Lines in the listing under this task are to be copied exactly.

Data provided

┄┄┄┄┄┄

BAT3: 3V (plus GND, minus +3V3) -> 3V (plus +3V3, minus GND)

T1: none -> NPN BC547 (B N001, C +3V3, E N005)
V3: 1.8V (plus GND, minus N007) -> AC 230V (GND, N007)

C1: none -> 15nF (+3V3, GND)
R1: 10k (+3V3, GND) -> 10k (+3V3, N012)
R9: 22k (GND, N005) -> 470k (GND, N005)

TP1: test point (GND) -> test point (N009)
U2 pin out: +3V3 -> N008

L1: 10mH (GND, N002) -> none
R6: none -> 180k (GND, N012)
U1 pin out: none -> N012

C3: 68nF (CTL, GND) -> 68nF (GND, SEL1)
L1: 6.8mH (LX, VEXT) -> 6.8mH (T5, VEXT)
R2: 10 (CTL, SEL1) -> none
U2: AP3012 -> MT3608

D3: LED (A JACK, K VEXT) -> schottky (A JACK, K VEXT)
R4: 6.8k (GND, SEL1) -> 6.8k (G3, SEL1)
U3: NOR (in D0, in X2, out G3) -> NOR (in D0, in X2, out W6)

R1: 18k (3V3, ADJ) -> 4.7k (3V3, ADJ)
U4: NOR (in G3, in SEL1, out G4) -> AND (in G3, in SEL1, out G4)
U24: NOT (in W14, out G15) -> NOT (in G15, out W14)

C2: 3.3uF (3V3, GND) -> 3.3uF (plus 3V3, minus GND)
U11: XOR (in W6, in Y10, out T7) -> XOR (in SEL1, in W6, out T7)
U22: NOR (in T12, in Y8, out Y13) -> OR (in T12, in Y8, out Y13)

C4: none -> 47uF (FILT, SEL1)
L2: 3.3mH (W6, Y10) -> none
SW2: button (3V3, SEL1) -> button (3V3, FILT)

┄┄┄┄┄┄

Worked solution
BAT3: 3V (plus GND, minus +3V3) -> 3V (plus +3V3, minus GND)

T1: none -> NPN BC547 (B N001, C +3V3, E N005)
V3: 1.8V (plus GND, minus N007) -> AC 230V (GND, N007)

C1: none -> 15nF (+3V3, GND)
R1: 10k (+3V3, GND) -> 10k (+3V3, N012)
R9: 22k (GND, N005) -> 470k (GND, N005)

TP1: test point (GND) -> test point (N009)
U2 pin out: +3V3 -> N008

L1: 10mH (GND, N002) -> none
R6: none -> 180k (GND, N012)
U1 pin out: none -> N012

C3: 68nF (CTL, GND) -> 68nF (GND, SEL1)
L1: 6.8mH (LX, VEXT) -> 6.8mH (T5, VEXT)
R2: 10 (CTL, SEL1) -> none
U2: AP3012 -> MT3608

D3: LED (A JACK, K VEXT) -> schottky (A JACK, K VEXT)
R4: 6.8k (GND, SEL1) -> 6.8k (G3, SEL1)
U3: NOR (in D0, in X2, out G3) -> NOR (in D0, in X2, out W6)

R1: 18k (3V3, ADJ) -> 4.7k (3V3, ADJ)
U4: NOR (in G3, in SEL1, out G4) -> AND (in G3, in SEL1, out G4)
U24: NOT (in W14, out G15) -> NOT (in G15, out W14)

C2: 3.3uF (3V3, GND) -> 3.3uF (plus 3V3, minus GND)
U11: XOR (in W6, in Y10, out T7) -> XOR (in SEL1, in W6, out T7)
U22: NOR (in T12, in Y8, out Y13) -> OR (in T12, in Y8, out Y13)

C4: none -> 47uF (FILT, SEL1)
L2: 3.3mH (W6, Y10) -> none
SW2: button (3V3, SEL1) -> button (3V3, FILT)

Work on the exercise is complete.